*What you should do*. Please give the whole listing again word for word, and drop any pictures it holds.

*Material supplied*.
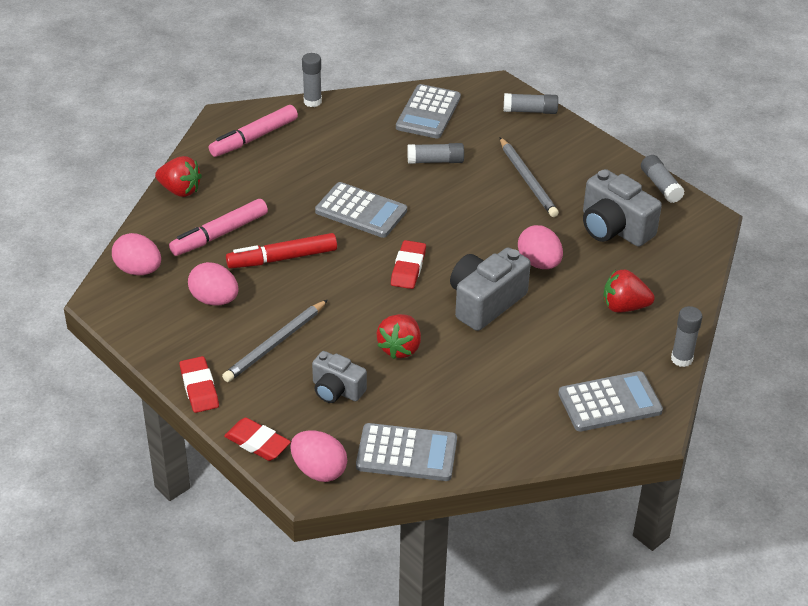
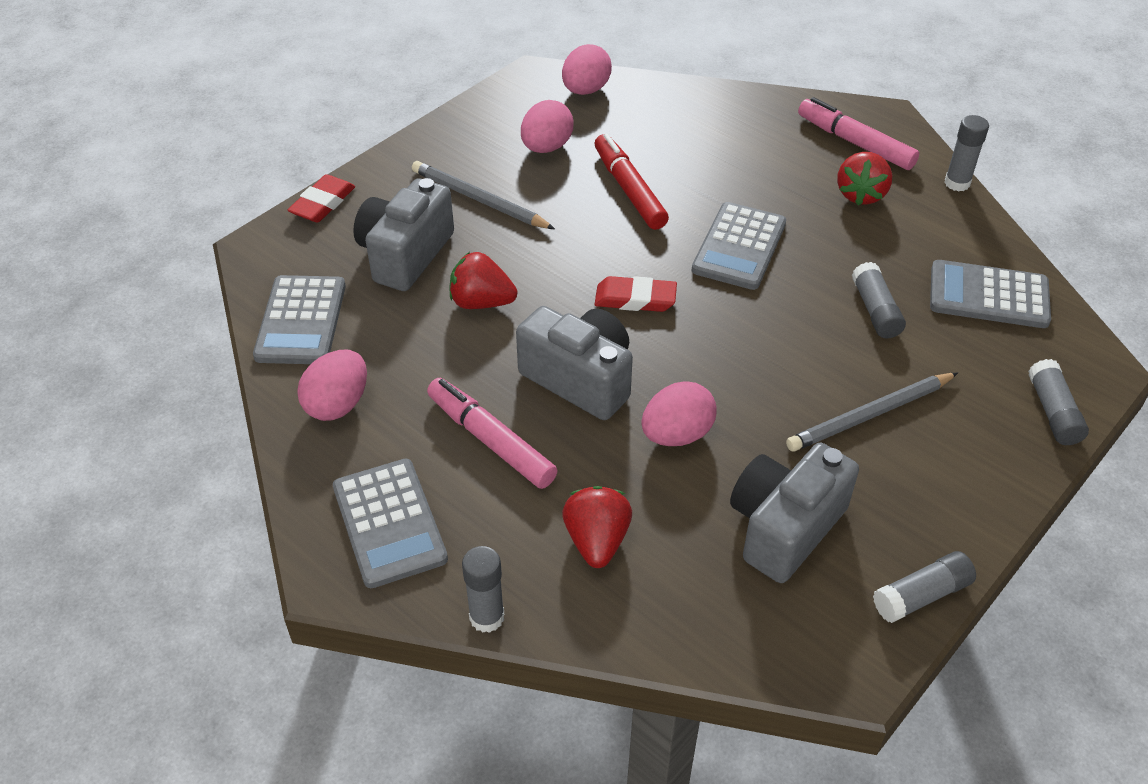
camera: 85 degrees right, 5 degrees up
red strawberry [155,156,202,197] -> red strawberry moved to [837,152,892,205]
pink marker [169,199,268,256] -> pink marker moved to [427,378,558,489]
red eraser [180,356,219,413] -> none
pink egg [290,431,347,482] -> pink egg moved to [297,350,367,421]
grey camera [312,351,367,403] -> grey camera [353,178,454,291], size x1.60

*Solved exercise*.
camera: 85 degrees right, 5 degrees up
red strawberry [155,156,202,197] -> red strawberry moved to [837,152,892,205]
pink marker [169,199,268,256] -> pink marker moved to [427,378,558,489]
red eraser [180,356,219,413] -> none
pink egg [290,431,347,482] -> pink egg moved to [297,350,367,421]
grey camera [312,351,367,403] -> grey camera [353,178,454,291], size x1.60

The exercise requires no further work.